EXERCISE DIRECTIONS. Filter the data for lines with the word "dumbbell", then copy every line so identified.

━━ GIVEN RECORDS ━━

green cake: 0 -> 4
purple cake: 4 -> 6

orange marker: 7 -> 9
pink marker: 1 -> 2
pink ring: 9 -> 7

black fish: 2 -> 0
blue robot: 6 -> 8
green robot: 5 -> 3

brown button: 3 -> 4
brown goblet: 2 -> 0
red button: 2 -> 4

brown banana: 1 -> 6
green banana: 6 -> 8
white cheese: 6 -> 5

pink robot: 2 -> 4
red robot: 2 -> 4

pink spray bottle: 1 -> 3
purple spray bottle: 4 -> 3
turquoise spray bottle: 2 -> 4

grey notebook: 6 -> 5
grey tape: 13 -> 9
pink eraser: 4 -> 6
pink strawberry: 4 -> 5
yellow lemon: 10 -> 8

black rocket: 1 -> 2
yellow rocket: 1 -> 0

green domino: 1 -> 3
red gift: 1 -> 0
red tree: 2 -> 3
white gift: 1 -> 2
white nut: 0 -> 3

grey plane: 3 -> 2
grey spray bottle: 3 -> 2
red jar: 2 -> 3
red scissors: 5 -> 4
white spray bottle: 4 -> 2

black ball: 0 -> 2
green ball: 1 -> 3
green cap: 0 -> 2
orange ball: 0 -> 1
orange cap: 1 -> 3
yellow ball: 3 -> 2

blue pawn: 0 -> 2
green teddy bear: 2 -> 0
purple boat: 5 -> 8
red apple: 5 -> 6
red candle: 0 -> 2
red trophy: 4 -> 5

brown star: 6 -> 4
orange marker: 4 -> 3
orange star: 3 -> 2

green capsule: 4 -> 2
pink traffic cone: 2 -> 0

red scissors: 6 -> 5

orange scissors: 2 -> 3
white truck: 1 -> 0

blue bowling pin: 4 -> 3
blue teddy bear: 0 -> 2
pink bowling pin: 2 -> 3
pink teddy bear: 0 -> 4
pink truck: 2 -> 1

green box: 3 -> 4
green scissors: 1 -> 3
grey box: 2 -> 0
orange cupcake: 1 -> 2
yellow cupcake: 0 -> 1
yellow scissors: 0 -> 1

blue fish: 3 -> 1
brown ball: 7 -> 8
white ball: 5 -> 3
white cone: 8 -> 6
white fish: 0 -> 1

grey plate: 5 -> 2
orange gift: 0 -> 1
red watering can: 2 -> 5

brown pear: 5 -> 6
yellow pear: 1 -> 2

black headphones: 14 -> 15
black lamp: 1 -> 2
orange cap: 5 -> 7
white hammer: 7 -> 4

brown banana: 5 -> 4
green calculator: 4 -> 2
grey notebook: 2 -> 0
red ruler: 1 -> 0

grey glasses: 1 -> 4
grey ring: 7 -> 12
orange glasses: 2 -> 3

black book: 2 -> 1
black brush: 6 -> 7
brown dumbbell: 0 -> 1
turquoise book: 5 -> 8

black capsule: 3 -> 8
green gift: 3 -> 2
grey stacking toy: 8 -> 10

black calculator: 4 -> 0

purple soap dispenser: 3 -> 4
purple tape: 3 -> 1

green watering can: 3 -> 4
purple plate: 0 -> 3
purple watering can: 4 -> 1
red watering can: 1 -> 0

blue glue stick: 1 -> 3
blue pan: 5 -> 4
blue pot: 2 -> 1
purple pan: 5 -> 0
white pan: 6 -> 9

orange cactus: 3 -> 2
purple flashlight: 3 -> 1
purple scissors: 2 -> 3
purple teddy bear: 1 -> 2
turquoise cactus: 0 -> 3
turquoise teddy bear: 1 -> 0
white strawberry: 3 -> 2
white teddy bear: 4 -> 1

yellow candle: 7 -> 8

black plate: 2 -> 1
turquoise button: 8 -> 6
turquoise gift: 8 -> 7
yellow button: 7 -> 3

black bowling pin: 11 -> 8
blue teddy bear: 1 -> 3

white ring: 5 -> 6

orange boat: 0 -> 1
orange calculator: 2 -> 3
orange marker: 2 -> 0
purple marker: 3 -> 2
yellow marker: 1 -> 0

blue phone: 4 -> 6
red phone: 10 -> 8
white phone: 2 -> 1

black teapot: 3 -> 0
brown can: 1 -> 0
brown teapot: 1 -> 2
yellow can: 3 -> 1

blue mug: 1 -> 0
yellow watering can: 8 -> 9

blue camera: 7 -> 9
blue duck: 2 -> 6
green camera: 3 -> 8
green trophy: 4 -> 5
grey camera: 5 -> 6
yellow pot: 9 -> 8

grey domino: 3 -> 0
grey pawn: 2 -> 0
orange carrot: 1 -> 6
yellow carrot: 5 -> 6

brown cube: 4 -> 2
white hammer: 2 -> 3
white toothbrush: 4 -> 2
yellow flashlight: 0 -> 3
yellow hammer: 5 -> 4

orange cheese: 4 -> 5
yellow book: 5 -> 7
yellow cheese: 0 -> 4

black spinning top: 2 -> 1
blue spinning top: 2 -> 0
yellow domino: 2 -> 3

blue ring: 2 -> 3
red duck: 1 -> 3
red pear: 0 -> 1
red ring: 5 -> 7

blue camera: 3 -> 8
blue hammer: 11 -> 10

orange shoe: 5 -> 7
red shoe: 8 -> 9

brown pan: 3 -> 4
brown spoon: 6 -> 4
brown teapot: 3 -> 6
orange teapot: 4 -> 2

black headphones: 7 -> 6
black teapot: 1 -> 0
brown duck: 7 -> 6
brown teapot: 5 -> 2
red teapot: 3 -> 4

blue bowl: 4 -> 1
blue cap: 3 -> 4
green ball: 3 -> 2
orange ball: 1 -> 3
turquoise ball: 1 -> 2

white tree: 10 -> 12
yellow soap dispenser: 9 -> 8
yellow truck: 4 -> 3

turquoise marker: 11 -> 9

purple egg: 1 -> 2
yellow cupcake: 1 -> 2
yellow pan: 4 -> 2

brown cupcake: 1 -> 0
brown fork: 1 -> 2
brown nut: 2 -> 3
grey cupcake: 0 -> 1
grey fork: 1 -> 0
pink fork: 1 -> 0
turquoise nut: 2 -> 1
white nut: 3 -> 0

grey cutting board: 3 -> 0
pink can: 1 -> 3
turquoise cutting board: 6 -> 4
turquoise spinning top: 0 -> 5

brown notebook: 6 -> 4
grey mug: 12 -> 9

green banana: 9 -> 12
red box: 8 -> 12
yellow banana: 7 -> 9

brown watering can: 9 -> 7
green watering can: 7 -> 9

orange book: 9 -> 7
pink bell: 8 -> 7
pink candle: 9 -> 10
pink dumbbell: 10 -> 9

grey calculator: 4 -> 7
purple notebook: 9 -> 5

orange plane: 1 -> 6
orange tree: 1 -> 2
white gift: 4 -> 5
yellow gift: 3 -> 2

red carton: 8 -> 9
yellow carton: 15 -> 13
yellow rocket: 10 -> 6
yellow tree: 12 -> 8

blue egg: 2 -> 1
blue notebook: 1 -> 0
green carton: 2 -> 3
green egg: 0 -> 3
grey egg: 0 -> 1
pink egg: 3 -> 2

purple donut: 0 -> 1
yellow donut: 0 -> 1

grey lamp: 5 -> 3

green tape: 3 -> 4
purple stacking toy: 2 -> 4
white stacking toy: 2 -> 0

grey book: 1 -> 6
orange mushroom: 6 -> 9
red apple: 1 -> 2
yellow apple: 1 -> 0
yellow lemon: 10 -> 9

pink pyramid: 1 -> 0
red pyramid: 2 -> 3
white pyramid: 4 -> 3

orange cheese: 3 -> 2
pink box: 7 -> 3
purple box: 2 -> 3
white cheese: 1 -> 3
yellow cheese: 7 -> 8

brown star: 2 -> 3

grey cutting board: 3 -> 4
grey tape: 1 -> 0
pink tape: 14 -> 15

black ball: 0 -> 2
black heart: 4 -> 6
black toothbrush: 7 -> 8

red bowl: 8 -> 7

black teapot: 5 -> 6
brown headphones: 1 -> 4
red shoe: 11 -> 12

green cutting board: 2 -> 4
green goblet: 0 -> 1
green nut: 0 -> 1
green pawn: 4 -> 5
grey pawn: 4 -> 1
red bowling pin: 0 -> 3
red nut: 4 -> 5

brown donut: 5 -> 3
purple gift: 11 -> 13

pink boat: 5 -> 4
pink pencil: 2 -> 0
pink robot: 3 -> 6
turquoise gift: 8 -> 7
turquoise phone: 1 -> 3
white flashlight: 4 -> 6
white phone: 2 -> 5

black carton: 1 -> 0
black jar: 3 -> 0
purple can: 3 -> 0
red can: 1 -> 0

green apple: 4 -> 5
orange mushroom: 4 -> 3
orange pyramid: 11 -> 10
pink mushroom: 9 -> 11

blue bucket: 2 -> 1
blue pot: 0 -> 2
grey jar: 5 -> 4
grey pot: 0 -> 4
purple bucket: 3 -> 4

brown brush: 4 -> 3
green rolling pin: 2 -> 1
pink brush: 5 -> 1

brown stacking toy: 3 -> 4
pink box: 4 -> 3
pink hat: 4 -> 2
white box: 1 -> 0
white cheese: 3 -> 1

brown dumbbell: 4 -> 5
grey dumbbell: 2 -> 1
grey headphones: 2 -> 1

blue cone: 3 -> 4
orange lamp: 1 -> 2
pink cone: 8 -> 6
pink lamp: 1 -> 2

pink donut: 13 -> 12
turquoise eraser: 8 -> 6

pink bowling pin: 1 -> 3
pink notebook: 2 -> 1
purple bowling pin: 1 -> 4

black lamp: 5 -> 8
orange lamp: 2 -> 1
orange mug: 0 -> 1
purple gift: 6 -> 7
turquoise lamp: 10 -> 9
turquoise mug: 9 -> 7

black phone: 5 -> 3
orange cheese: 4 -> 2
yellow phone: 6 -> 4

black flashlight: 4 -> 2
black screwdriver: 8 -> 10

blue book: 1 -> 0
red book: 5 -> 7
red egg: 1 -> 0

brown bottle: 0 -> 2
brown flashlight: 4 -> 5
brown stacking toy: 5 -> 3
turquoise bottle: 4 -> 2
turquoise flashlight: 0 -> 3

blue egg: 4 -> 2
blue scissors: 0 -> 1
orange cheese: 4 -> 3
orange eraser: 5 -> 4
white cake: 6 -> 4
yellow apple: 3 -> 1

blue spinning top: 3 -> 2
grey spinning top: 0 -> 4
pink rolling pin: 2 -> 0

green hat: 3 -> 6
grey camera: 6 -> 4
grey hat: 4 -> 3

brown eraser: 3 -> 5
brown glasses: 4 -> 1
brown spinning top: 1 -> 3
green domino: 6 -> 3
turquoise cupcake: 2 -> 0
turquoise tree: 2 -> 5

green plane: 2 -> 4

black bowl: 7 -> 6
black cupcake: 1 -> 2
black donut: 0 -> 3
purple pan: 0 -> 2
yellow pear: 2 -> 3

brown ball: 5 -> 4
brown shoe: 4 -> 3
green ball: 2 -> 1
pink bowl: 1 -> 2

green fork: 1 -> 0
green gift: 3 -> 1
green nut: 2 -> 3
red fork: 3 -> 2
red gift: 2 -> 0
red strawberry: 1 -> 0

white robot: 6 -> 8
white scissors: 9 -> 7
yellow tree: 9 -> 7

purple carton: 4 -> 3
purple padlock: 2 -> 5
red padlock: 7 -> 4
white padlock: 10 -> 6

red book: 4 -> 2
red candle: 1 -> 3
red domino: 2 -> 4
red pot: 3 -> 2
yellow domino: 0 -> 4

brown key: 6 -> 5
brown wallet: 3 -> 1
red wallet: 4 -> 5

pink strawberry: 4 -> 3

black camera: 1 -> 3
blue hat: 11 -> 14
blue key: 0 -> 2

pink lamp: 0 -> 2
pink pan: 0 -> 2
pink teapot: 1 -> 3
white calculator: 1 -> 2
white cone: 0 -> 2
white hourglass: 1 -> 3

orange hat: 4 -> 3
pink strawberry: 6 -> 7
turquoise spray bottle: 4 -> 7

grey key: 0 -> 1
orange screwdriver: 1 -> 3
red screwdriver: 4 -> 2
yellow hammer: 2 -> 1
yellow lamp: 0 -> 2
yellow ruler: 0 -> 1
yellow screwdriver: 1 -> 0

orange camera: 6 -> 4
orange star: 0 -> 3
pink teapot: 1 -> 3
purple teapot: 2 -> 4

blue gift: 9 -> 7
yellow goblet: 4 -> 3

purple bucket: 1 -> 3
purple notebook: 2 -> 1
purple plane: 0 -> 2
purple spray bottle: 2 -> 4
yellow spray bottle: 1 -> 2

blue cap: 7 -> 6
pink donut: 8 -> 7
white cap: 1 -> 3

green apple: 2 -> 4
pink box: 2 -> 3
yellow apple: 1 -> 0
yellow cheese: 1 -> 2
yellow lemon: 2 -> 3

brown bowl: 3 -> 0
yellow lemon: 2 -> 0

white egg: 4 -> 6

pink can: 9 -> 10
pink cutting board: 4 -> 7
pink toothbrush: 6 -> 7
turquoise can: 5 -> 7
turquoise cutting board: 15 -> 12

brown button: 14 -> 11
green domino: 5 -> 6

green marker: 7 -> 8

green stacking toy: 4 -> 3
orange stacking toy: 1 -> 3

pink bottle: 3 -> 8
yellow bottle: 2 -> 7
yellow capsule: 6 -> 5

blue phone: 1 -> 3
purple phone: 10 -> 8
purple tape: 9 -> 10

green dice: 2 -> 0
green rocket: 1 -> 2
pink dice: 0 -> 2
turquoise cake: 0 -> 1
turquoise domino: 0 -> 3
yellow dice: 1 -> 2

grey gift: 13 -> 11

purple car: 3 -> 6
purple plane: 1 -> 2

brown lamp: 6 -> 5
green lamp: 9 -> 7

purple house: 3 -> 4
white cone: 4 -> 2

━━━

SOLUTION FOR THIS PROBLEM.
brown dumbbell: 0 -> 1
pink dumbbell: 10 -> 9
brown dumbbell: 4 -> 5
grey dumbbell: 2 -> 1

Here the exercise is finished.